Reproduce every line of the material below, substituting "Pune" for each occurrence of "Mumbai" and leaving everything else as it is.

----- Data provided -----

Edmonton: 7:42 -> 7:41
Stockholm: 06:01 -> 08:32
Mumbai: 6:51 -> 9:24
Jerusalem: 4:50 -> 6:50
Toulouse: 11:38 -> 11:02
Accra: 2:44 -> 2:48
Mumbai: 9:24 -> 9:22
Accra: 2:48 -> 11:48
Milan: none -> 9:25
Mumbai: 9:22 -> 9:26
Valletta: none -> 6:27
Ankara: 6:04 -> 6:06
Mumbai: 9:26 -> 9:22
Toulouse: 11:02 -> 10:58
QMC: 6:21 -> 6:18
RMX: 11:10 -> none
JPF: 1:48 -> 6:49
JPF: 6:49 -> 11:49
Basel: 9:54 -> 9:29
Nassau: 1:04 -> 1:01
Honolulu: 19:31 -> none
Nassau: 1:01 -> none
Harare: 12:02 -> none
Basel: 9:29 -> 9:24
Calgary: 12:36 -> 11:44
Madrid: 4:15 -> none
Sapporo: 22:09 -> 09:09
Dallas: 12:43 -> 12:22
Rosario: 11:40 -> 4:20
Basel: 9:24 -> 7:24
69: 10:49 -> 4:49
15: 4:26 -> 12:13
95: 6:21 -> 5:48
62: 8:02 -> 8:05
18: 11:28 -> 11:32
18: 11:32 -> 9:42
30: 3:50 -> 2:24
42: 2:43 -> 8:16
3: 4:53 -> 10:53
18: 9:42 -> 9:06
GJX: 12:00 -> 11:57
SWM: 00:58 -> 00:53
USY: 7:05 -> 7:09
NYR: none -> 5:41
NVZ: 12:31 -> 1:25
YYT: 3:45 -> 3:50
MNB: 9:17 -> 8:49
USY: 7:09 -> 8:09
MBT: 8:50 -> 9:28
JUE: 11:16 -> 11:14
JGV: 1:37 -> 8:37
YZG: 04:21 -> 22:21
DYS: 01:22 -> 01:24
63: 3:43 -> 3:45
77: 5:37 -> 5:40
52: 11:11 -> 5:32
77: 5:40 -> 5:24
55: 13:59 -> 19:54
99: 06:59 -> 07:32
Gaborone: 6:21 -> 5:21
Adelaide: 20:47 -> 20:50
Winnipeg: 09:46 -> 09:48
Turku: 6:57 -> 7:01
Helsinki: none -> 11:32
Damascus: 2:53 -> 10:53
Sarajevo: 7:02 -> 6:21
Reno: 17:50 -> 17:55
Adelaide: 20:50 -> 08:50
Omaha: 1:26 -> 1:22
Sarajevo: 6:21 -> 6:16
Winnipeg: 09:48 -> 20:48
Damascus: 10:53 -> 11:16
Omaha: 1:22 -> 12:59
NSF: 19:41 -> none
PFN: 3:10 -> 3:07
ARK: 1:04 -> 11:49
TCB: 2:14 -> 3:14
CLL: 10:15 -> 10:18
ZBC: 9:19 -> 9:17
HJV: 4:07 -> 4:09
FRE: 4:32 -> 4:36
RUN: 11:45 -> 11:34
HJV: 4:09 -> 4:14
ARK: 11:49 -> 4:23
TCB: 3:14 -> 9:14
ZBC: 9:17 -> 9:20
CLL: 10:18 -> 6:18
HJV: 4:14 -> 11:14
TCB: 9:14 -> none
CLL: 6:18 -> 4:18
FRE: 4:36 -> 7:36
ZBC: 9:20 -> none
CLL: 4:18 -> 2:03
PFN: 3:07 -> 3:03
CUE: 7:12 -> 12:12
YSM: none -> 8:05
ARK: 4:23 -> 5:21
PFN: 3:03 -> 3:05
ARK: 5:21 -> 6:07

-----

Solution for this problem:
Edmonton: 7:42 -> 7:41
Stockholm: 06:01 -> 08:32
Pune: 6:51 -> 9:24
Jerusalem: 4:50 -> 6:50
Toulouse: 11:38 -> 11:02
Accra: 2:44 -> 2:48
Pune: 9:24 -> 9:22
Accra: 2:48 -> 11:48
Milan: none -> 9:25
Pune: 9:22 -> 9:26
Valletta: none -> 6:27
Ankara: 6:04 -> 6:06
Pune: 9:26 -> 9:22
Toulouse: 11:02 -> 10:58
QMC: 6:21 -> 6:18
RMX: 11:10 -> none
JPF: 1:48 -> 6:49
JPF: 6:49 -> 11:49
Basel: 9:54 -> 9:29
Nassau: 1:04 -> 1:01
Honolulu: 19:31 -> none
Nassau: 1:01 -> none
Harare: 12:02 -> none
Basel: 9:29 -> 9:24
Calgary: 12:36 -> 11:44
Madrid: 4:15 -> none
Sapporo: 22:09 -> 09:09
Dallas: 12:43 -> 12:22
Rosario: 11:40 -> 4:20
Basel: 9:24 -> 7:24
69: 10:49 -> 4:49
15: 4:26 -> 12:13
95: 6:21 -> 5:48
62: 8:02 -> 8:05
18: 11:28 -> 11:32
18: 11:32 -> 9:42
30: 3:50 -> 2:24
42: 2:43 -> 8:16
3: 4:53 -> 10:53
18: 9:42 -> 9:06
GJX: 12:00 -> 11:57
SWM: 00:58 -> 00:53
USY: 7:05 -> 7:09
NYR: none -> 5:41
NVZ: 12:31 -> 1:25
YYT: 3:45 -> 3:50
MNB: 9:17 -> 8:49
USY: 7:09 -> 8:09
MBT: 8:50 -> 9:28
JUE: 11:16 -> 11:14
JGV: 1:37 -> 8:37
YZG: 04:21 -> 22:21
DYS: 01:22 -> 01:24
63: 3:43 -> 3:45
77: 5:37 -> 5:40
52: 11:11 -> 5:32
77: 5:40 -> 5:24
55: 13:59 -> 19:54
99: 06:59 -> 07:32
Gaborone: 6:21 -> 5:21
Adelaide: 20:47 -> 20:50
Winnipeg: 09:46 -> 09:48
Turku: 6:57 -> 7:01
Helsinki: none -> 11:32
Damascus: 2:53 -> 10:53
Sarajevo: 7:02 -> 6:21
Reno: 17:50 -> 17:55
Adelaide: 20:50 -> 08:50
Omaha: 1:26 -> 1:22
Sarajevo: 6:21 -> 6:16
Winnipeg: 09:48 -> 20:48
Damascus: 10:53 -> 11:16
Omaha: 1:22 -> 12:59
NSF: 19:41 -> none
PFN: 3:10 -> 3:07
ARK: 1:04 -> 11:49
TCB: 2:14 -> 3:14
CLL: 10:15 -> 10:18
ZBC: 9:19 -> 9:17
HJV: 4:07 -> 4:09
FRE: 4:32 -> 4:36
RUN: 11:45 -> 11:34
HJV: 4:09 -> 4:14
ARK: 11:49 -> 4:23
TCB: 3:14 -> 9:14
ZBC: 9:17 -> 9:20
CLL: 10:18 -> 6:18
HJV: 4:14 -> 11:14
TCB: 9:14 -> none
CLL: 6:18 -> 4:18
FRE: 4:36 -> 7:36
ZBC: 9:20 -> none
CLL: 4:18 -> 2:03
PFN: 3:07 -> 3:03
CUE: 7:12 -> 12:12
YSM: none -> 8:05
ARK: 4:23 -> 5:21
PFN: 3:03 -> 3:05
ARK: 5:21 -> 6:07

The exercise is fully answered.